## Data
[Start of Attachment]
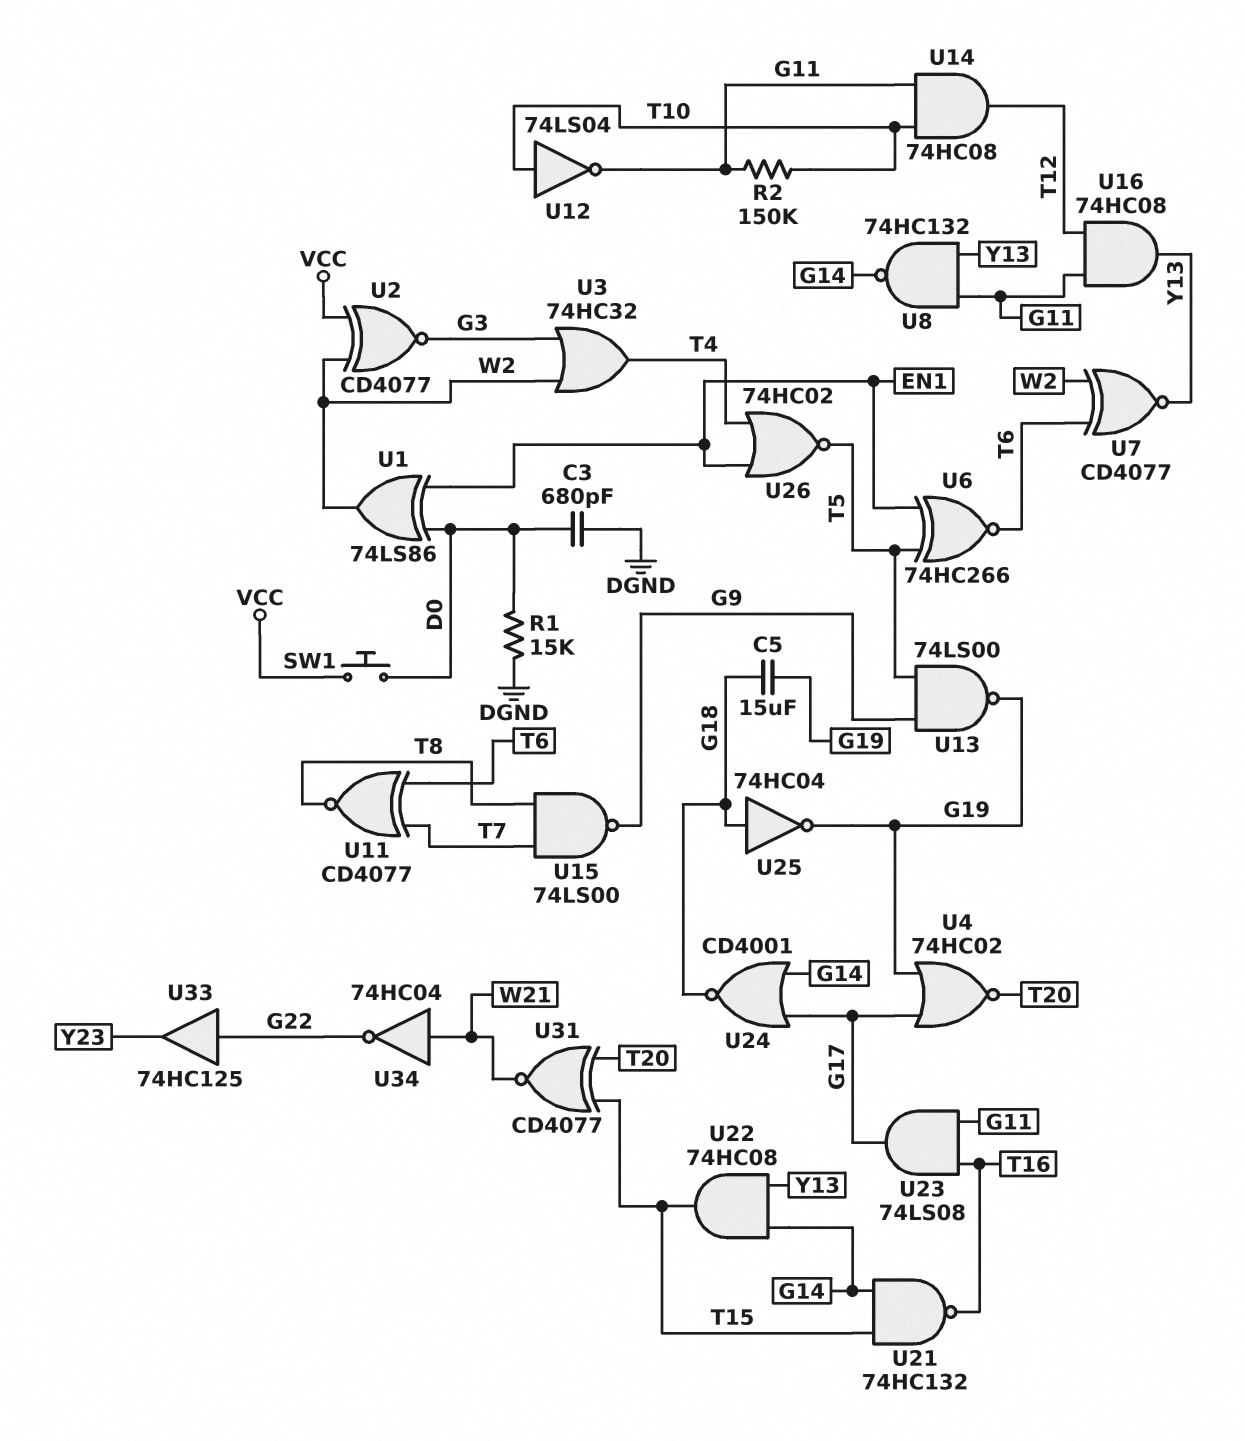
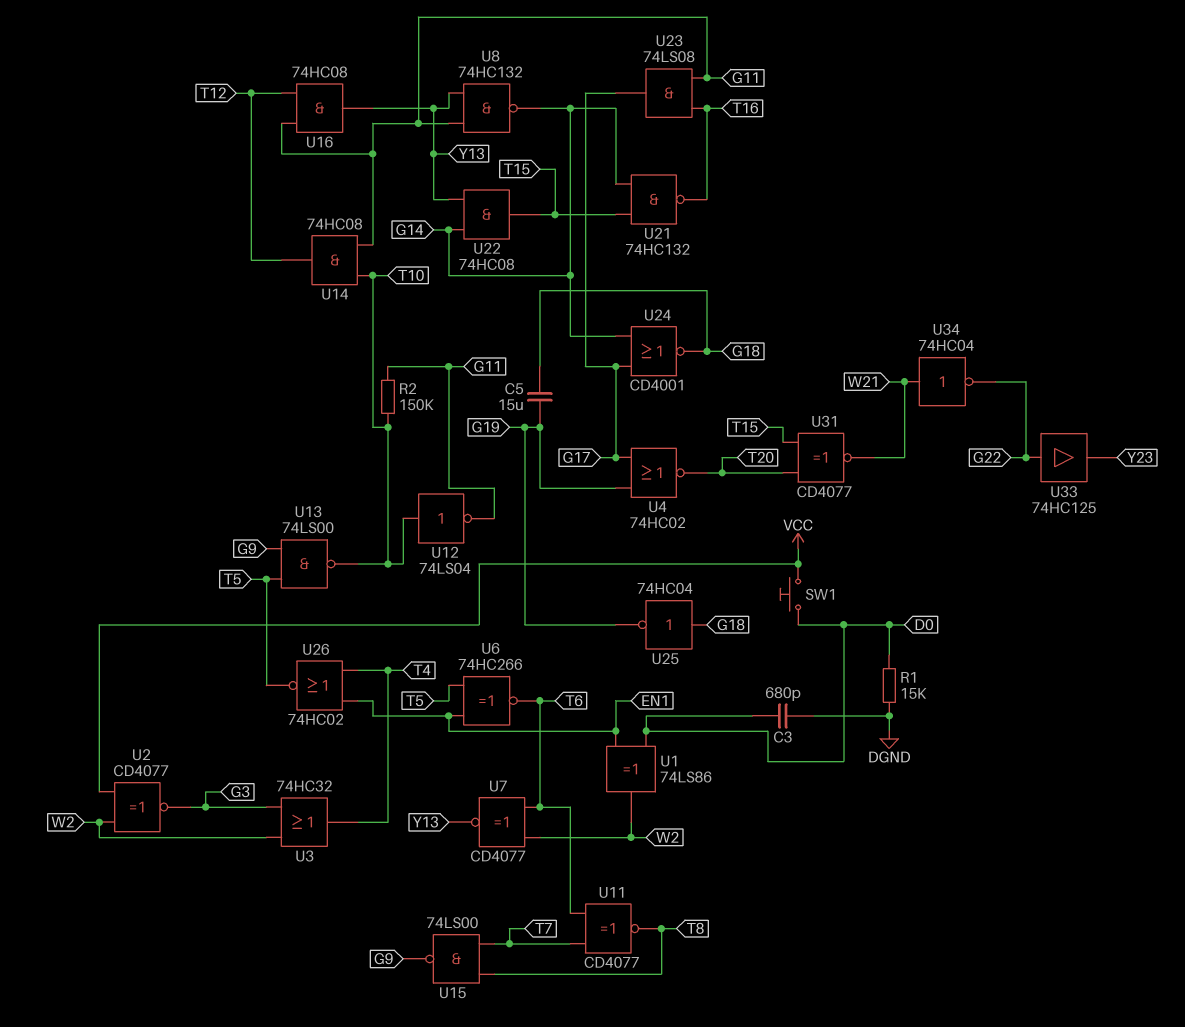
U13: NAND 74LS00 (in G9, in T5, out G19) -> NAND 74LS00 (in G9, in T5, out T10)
[End of Attachment]
[Start of Attachment]
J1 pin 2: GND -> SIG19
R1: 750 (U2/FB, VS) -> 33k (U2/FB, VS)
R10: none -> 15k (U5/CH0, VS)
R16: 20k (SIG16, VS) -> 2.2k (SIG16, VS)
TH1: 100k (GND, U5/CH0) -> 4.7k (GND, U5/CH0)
[End of Attachment]
## Exercise brief
Looking at the data above, return every line from the one with "R10: none -> 15k (U5/CH0, VS)" down to the one with "TH1: 100k (GND, U5/CH0) -> 4.7k (GND, U5/CH0)", exactly and inclusively.

## Answer box
R10: none -> 15k (U5/CH0, VS)
R16: 20k (SIG16, VS) -> 2.2k (SIG16, VS)
TH1: 100k (GND, U5/CH0) -> 4.7k (GND, U5/CH0)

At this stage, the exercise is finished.